Could you output exactly the lines running from the one containing "POT1: 100k -> 10k" to the final line of the listing below, leaving out pictures?

═══ DATASET ═══

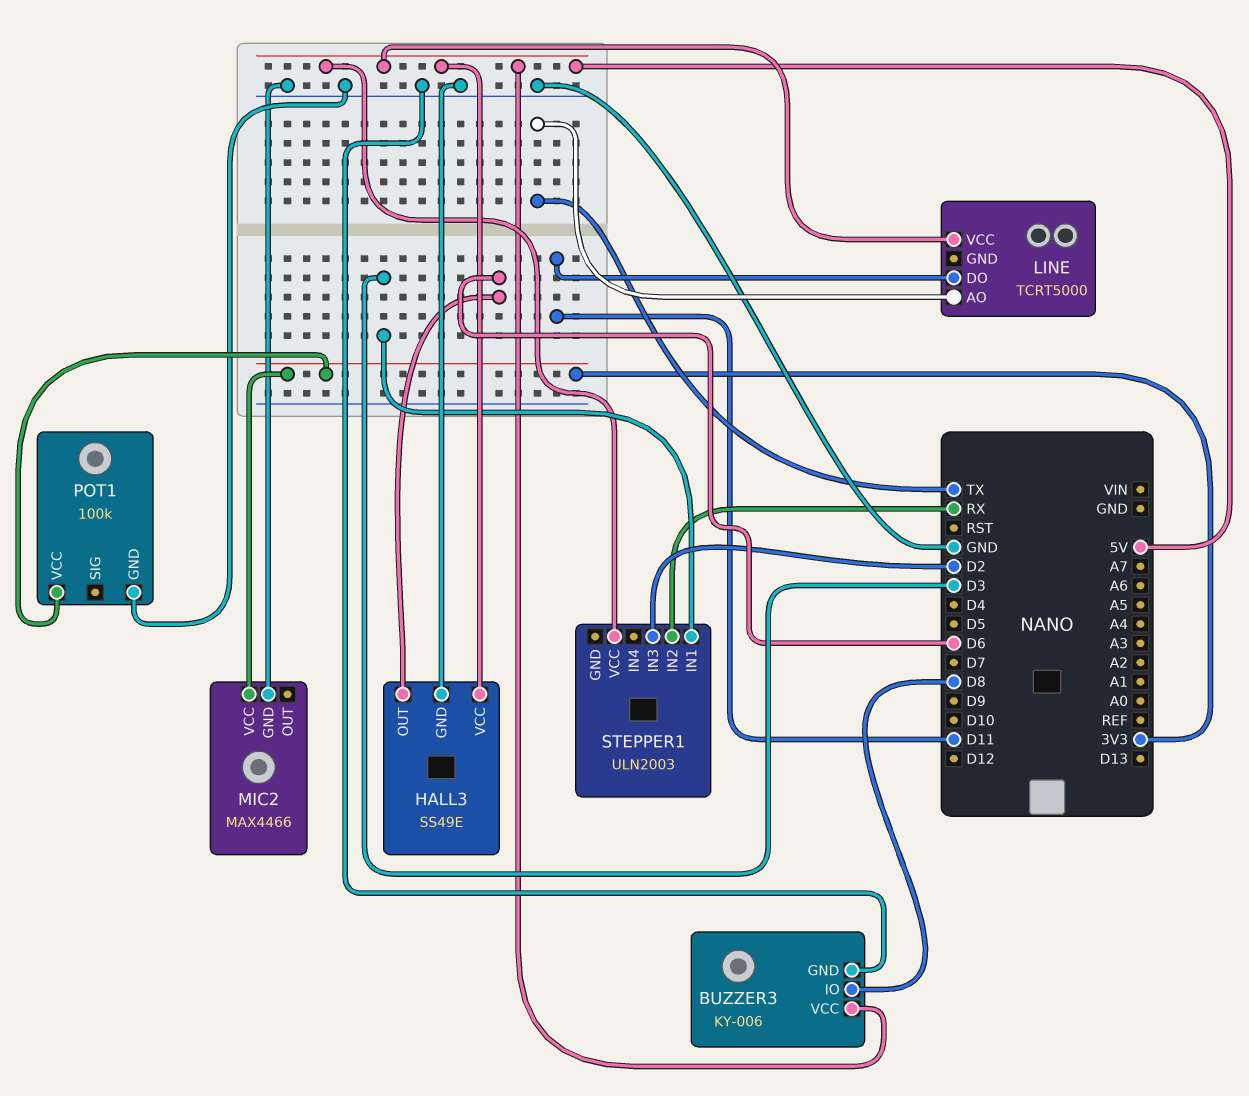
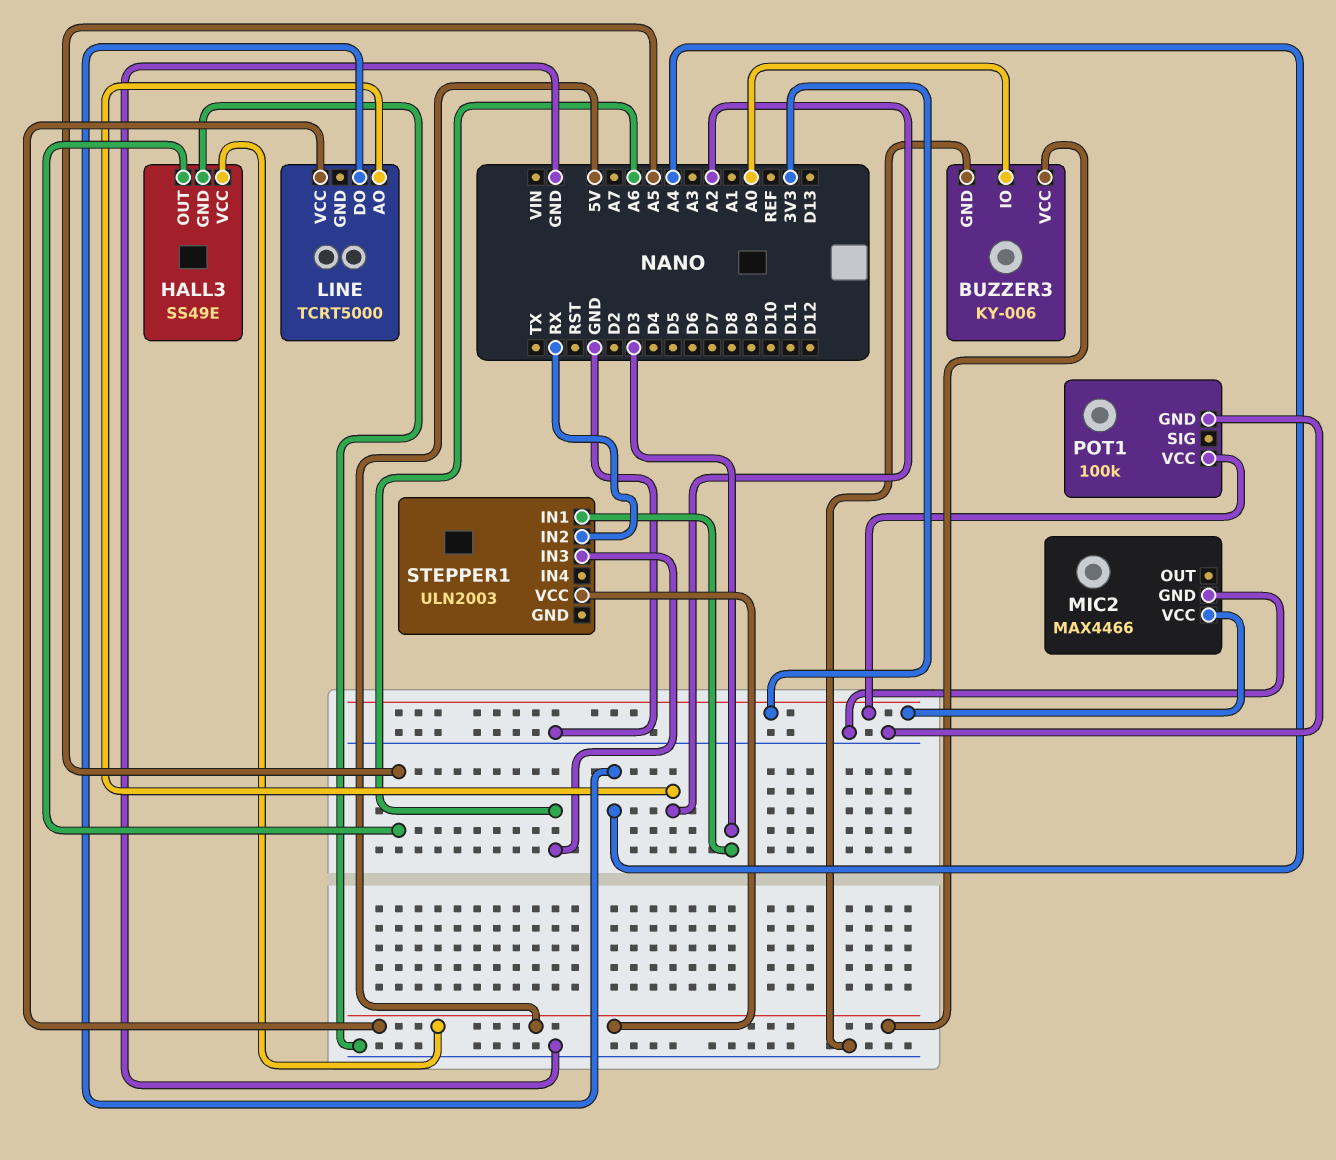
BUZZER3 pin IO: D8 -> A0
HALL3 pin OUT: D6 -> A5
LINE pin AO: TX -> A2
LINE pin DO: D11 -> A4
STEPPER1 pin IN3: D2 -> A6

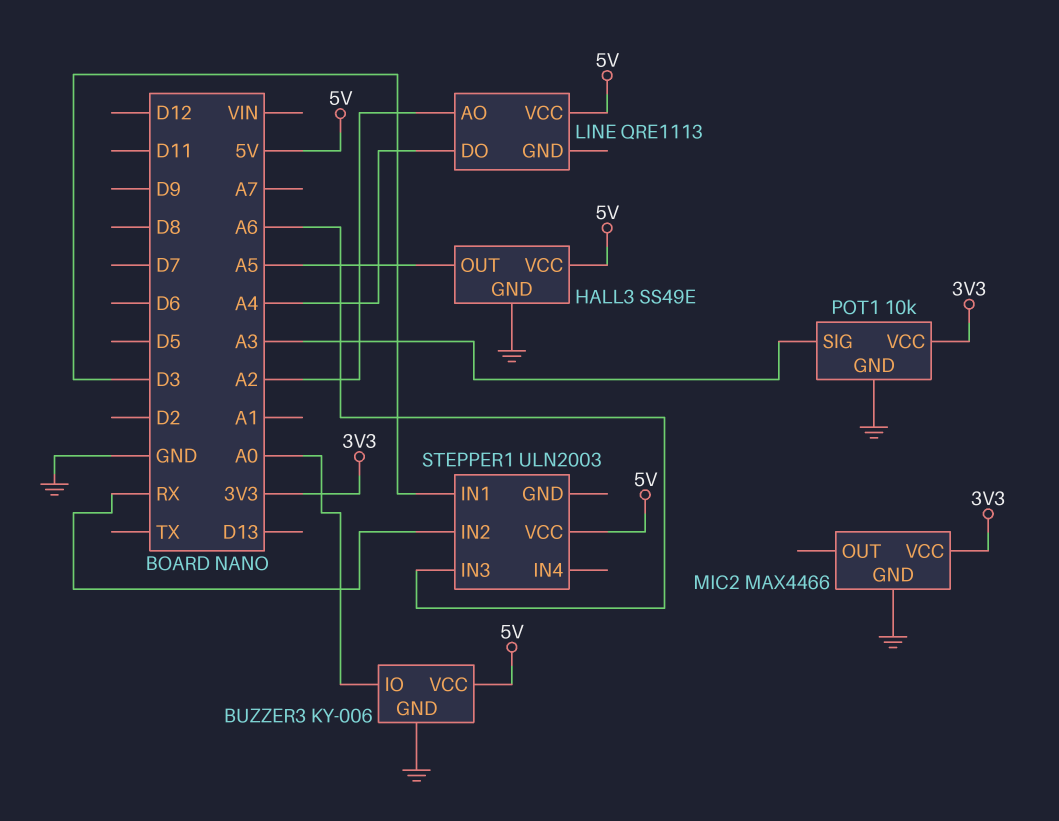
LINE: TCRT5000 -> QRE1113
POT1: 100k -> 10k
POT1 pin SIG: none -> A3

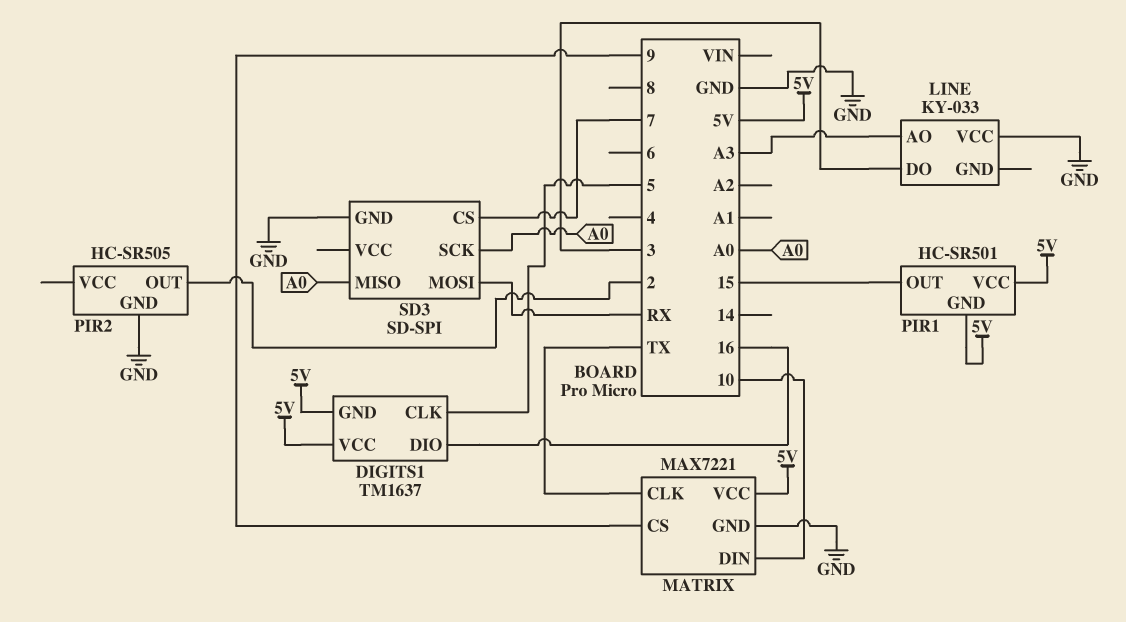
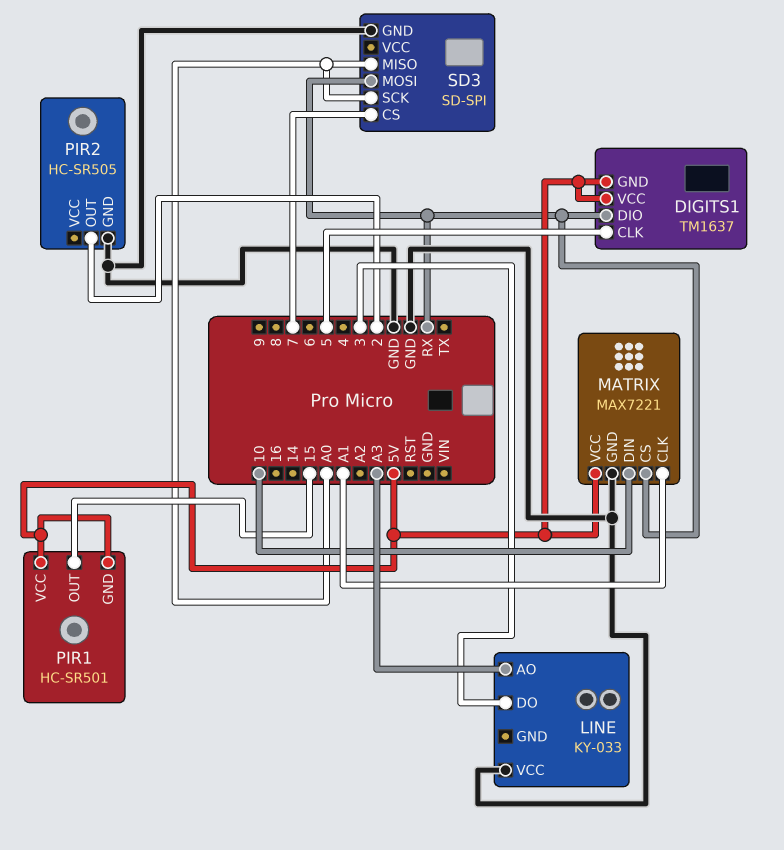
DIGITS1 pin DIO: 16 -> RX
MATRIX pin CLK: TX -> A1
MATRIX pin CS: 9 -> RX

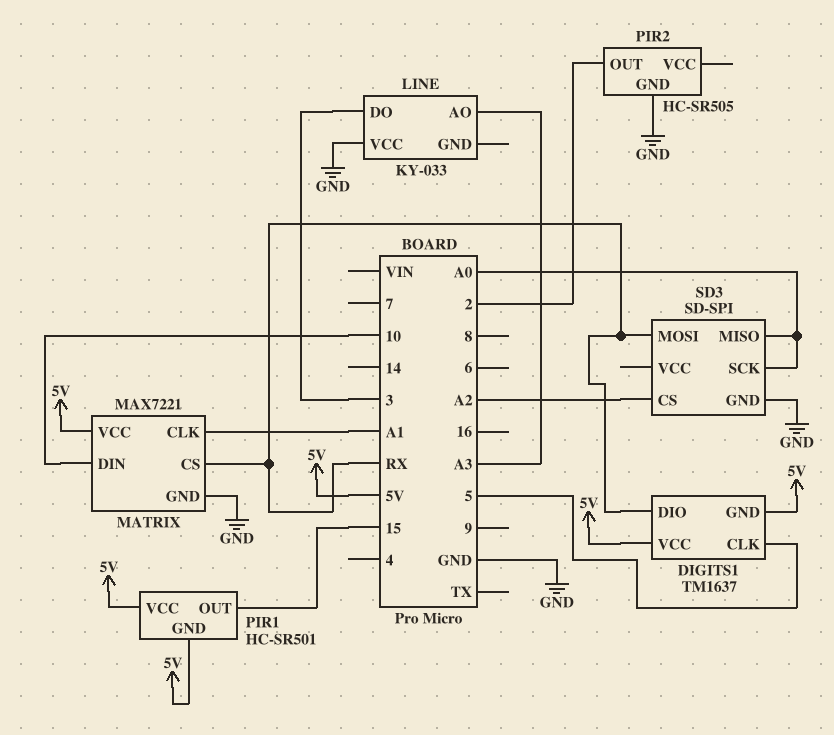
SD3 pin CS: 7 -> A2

═══

→ TASK ANSWER:
POT1: 100k -> 10k
POT1 pin SIG: none -> A3

DIGITS1 pin DIO: 16 -> RX
MATRIX pin CLK: TX -> A1
MATRIX pin CS: 9 -> RX

SD3 pin CS: 7 -> A2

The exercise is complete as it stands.